(Extracted records)
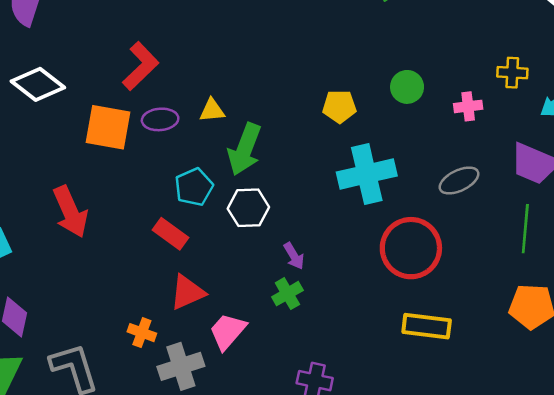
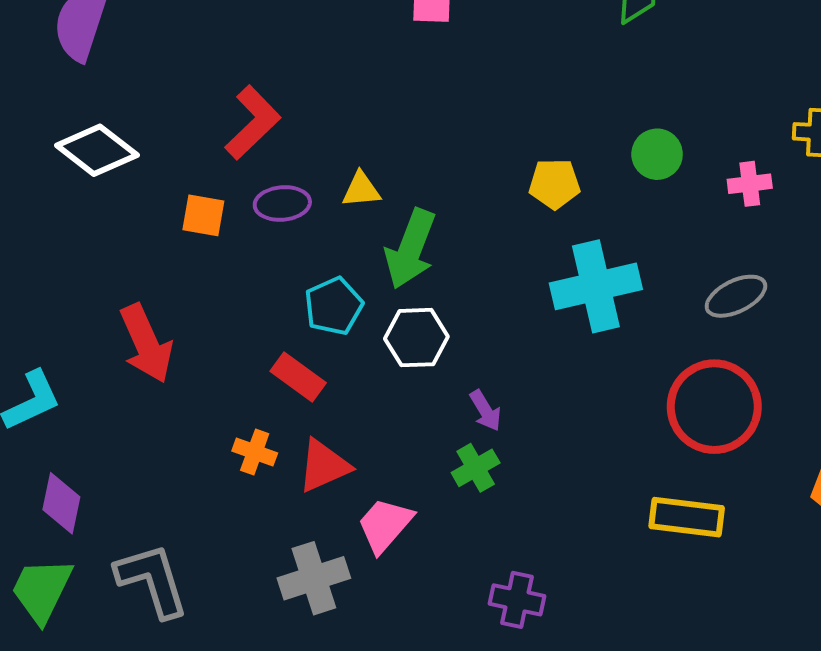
orange square: (108, 127) -> (203, 215), size x0.6
red circle: (411, 248) -> (714, 407), moved
orange cross: (142, 333) -> (255, 452), moved

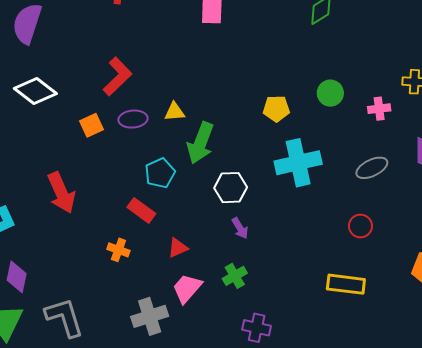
orange square: (203, 215) -> (91, 125), turned -35
white hexagon: (416, 338) -> (231, 188), moved
red circle: (714, 407) -> (360, 226), size x0.5
red triangle: (324, 466) -> (178, 248), moved, size x0.7
green cross: (476, 468) -> (235, 276), moved

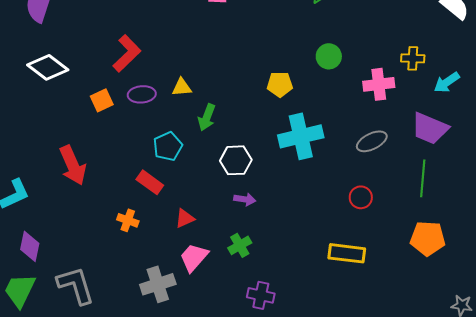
green circle: (330, 93) -> (329, 56), moved
pink cross: (379, 109) -> (379, 84), size x1.4
green arrow: (201, 143) -> (207, 117), size x0.7
purple arrow: (240, 228) -> (245, 199), turned -50

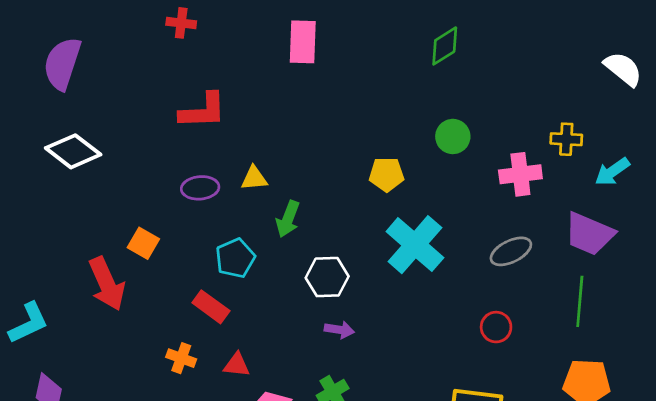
red L-shape: (127, 53) -> (203, 111), moved, turned 42
orange square: (102, 100) -> (143, 243), moved, turned -35
cyan cross: (301, 136) -> (415, 245), turned -36
red triangle: (185, 218) -> (237, 365), moved, turned 30

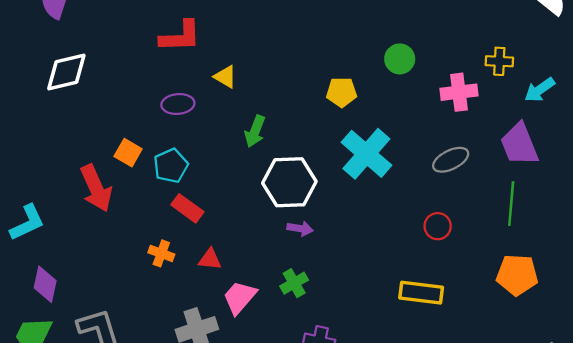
white diamond: (73, 151) -> (66, 72), turned -51
yellow triangle: (254, 178) -> (225, 77), moved, turned 35
purple trapezoid: (589, 234) -> (519, 144), turned 45
cyan pentagon: (235, 258) -> (171, 166), moved
white hexagon: (327, 277) -> (289, 182), size x1.4

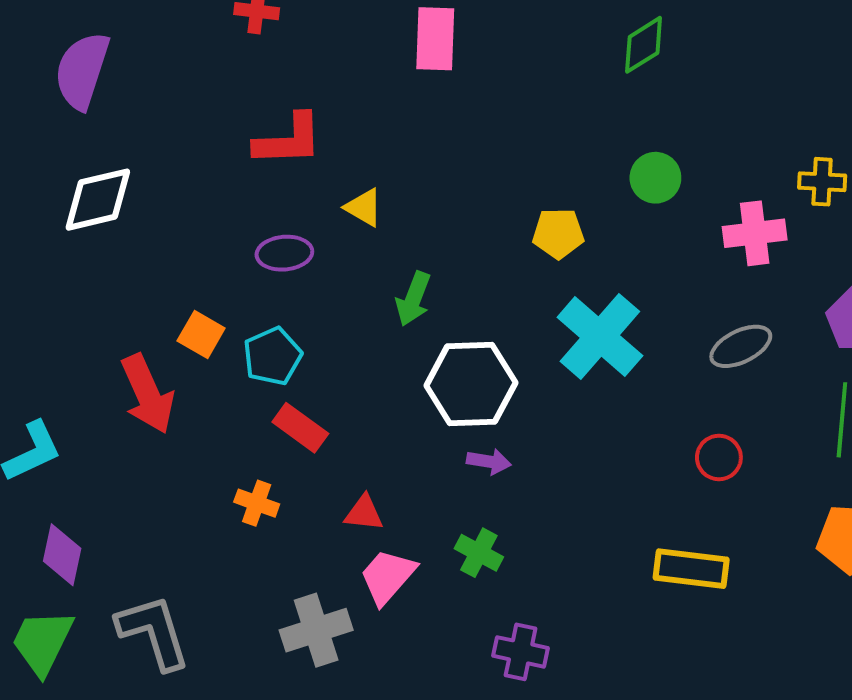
red triangle: (210, 259) -> (364, 513), moved
green cross: (294, 283) -> (479, 553), turned -32

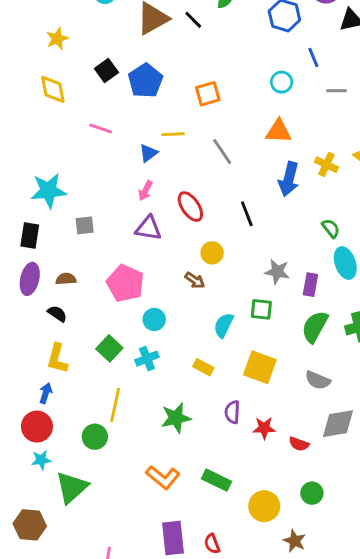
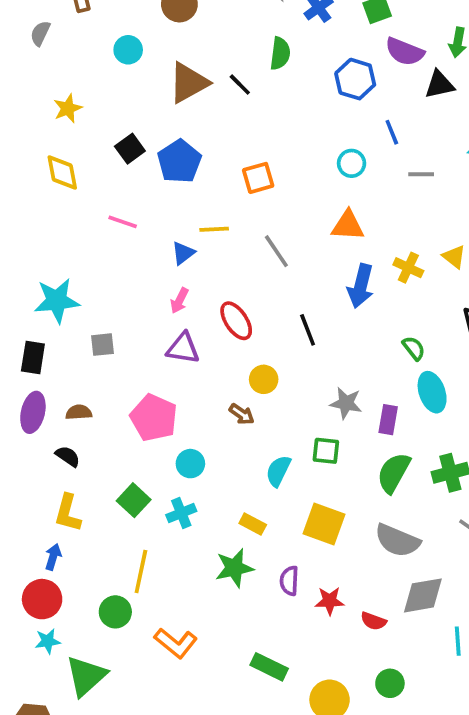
gray semicircle: (318, 380) -> (397, 540), size x1.4
green star: (176, 418) -> (234, 568), moved
orange L-shape: (163, 477) -> (176, 643), moved

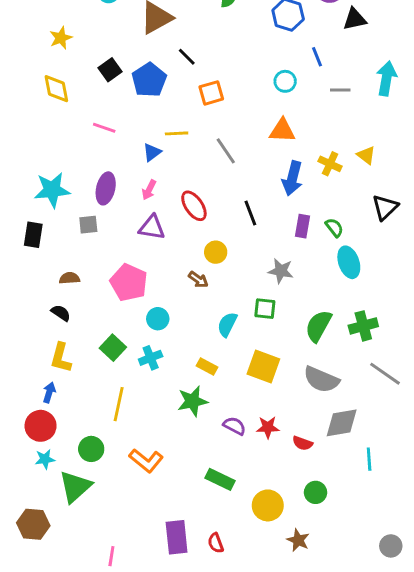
black line: (240, 85) -> (187, 57), moved
purple ellipse: (33, 412) -> (106, 188), moved
purple rectangle: (388, 420) -> (302, 226), moved
purple semicircle: (289, 581) -> (234, 426), moved, turned 115
green circle: (115, 612) -> (91, 449), moved

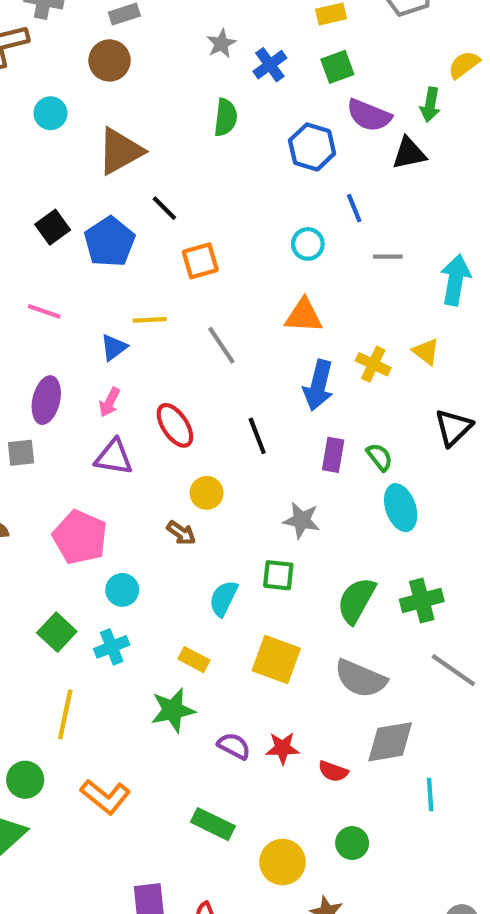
cyan arrow: (386, 78) -> (455, 280), moved

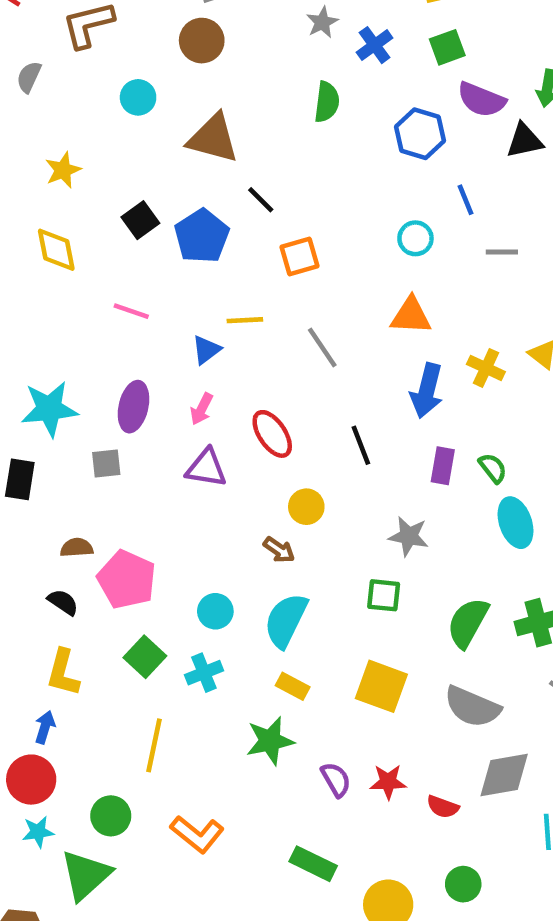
brown triangle: (120, 151) -> (213, 138), turned 44
pink pentagon: (80, 537) -> (127, 579), moved
cyan semicircle: (223, 598) -> (286, 620), moved, size x1.4
purple semicircle: (234, 746) -> (336, 780), turned 32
(End Extracted records)
■ Assigned task ■
Everything from the first line of the records through the line containing "pink cross: (379, 109)" should be repeated exactly, with the pictures left out.

■ Final answer ■
orange square: (108, 127) -> (203, 215), size x0.6
red circle: (411, 248) -> (714, 407), moved
orange cross: (142, 333) -> (255, 452), moved

orange square: (203, 215) -> (91, 125), turned -35
white hexagon: (416, 338) -> (231, 188), moved
red circle: (714, 407) -> (360, 226), size x0.5
red triangle: (324, 466) -> (178, 248), moved, size x0.7
green cross: (476, 468) -> (235, 276), moved

green circle: (330, 93) -> (329, 56), moved
pink cross: (379, 109) -> (379, 84), size x1.4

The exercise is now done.